*Task to complete*:
Copy out the lines below exactly, omitting the pictures.

*Material*:

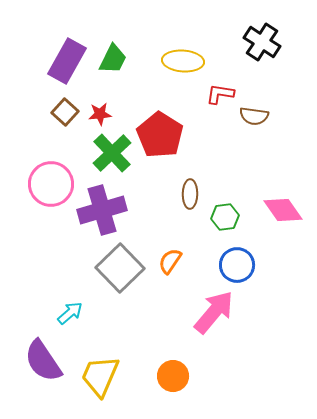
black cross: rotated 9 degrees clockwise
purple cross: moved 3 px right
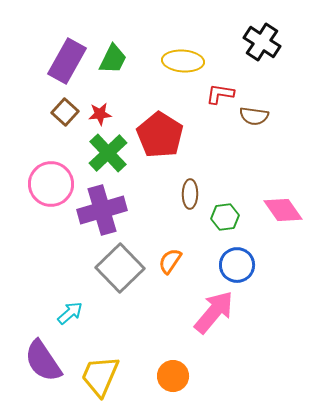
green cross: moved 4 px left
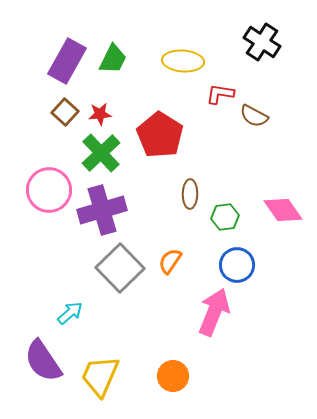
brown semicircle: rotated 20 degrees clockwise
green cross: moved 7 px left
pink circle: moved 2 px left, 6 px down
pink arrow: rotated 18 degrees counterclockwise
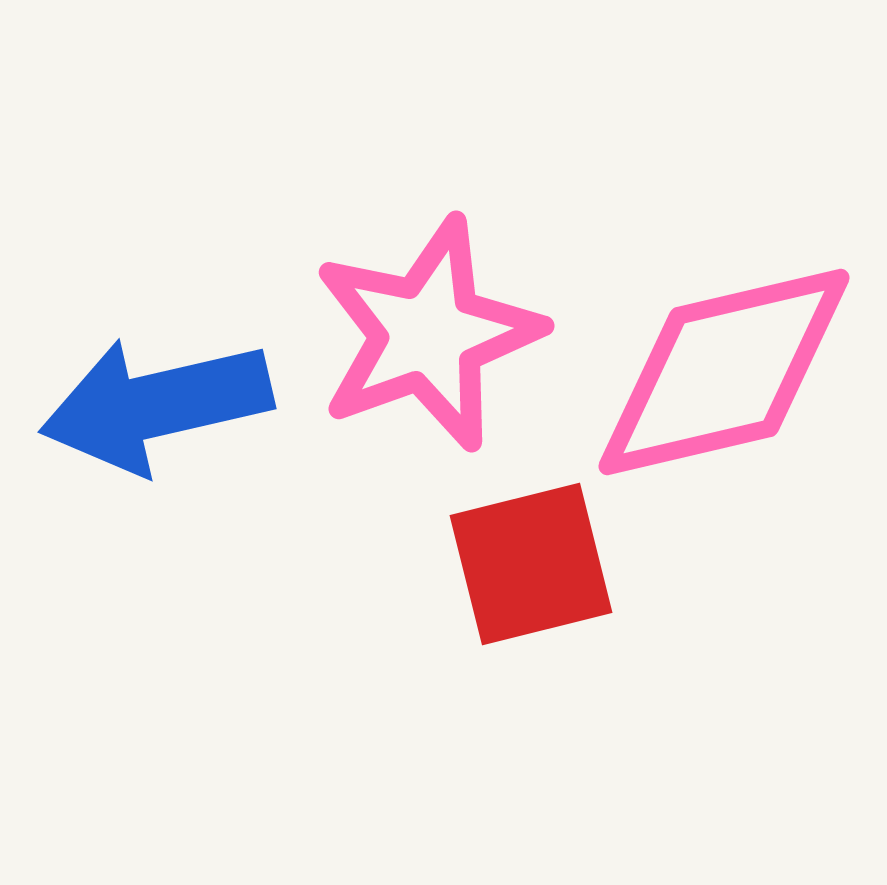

*Output for this task*:
black cross: rotated 9 degrees clockwise
purple cross: moved 3 px right
green cross: moved 4 px left
brown semicircle: rotated 20 degrees clockwise
green cross: moved 7 px left
pink circle: moved 2 px left, 6 px down
pink arrow: rotated 18 degrees counterclockwise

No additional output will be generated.